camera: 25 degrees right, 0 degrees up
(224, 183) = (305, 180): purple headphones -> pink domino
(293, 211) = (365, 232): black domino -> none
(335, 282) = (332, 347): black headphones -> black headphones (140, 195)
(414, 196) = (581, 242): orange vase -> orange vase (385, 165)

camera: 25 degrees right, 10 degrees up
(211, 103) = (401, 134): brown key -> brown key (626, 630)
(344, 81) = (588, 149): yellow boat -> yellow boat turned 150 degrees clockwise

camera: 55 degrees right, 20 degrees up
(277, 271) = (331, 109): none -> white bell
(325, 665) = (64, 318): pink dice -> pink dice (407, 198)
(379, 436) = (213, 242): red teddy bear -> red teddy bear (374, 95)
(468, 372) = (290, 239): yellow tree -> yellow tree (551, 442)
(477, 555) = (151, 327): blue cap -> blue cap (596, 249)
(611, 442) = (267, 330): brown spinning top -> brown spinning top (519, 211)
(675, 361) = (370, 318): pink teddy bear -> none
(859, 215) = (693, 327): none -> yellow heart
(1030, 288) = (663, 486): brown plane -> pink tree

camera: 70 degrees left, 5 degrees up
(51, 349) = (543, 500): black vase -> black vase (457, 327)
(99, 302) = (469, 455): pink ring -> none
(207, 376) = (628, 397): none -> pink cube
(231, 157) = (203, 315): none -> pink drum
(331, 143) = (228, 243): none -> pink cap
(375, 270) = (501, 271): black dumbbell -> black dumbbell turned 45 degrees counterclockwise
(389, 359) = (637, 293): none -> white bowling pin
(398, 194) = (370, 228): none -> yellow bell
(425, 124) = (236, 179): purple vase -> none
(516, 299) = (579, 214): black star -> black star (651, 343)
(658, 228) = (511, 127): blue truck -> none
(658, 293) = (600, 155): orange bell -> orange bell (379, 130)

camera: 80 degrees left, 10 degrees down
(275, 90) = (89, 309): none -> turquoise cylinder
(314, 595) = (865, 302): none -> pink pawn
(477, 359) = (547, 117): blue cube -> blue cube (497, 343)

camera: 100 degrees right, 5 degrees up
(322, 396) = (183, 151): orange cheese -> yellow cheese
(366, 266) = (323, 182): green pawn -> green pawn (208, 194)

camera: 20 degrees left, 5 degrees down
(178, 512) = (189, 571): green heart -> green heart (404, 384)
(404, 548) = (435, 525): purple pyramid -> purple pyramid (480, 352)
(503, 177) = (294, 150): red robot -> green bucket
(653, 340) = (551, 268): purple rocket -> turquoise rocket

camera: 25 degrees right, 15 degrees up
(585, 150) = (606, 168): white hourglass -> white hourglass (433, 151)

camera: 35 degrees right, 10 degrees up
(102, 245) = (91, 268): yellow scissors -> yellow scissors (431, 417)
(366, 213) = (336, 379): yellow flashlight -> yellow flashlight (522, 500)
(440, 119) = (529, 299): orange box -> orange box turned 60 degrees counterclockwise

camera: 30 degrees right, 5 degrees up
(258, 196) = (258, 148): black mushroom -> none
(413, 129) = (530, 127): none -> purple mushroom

┄┄┄┄┄┄┄┄┄┄

## Task description
From the data above, reproduce word for word the lines running from the line with "(207, 376) = (628, 397): none -> pink cube" to the line with "(585, 150) = (606, 168): white", ends included.

## Solution for this problem
(207, 376) = (628, 397): none -> pink cube
(231, 157) = (203, 315): none -> pink drum
(331, 143) = (228, 243): none -> pink cap
(375, 270) = (501, 271): black dumbbell -> black dumbbell turned 45 degrees counterclockwise
(389, 359) = (637, 293): none -> white bowling pin
(398, 194) = (370, 228): none -> yellow bell
(425, 124) = (236, 179): purple vase -> none
(516, 299) = (579, 214): black star -> black star (651, 343)
(658, 228) = (511, 127): blue truck -> none
(658, 293) = (600, 155): orange bell -> orange bell (379, 130)

camera: 80 degrees left, 10 degrees down
(275, 90) = (89, 309): none -> turquoise cylinder
(314, 595) = (865, 302): none -> pink pawn
(477, 359) = (547, 117): blue cube -> blue cube (497, 343)

camera: 100 degrees right, 5 degrees up
(322, 396) = (183, 151): orange cheese -> yellow cheese
(366, 266) = (323, 182): green pawn -> green pawn (208, 194)

camera: 20 degrees left, 5 degrees down
(178, 512) = (189, 571): green heart -> green heart (404, 384)
(404, 548) = (435, 525): purple pyramid -> purple pyramid (480, 352)
(503, 177) = (294, 150): red robot -> green bucket
(653, 340) = (551, 268): purple rocket -> turquoise rocket

camera: 25 degrees right, 15 degrees up
(585, 150) = (606, 168): white hourglass -> white hourglass (433, 151)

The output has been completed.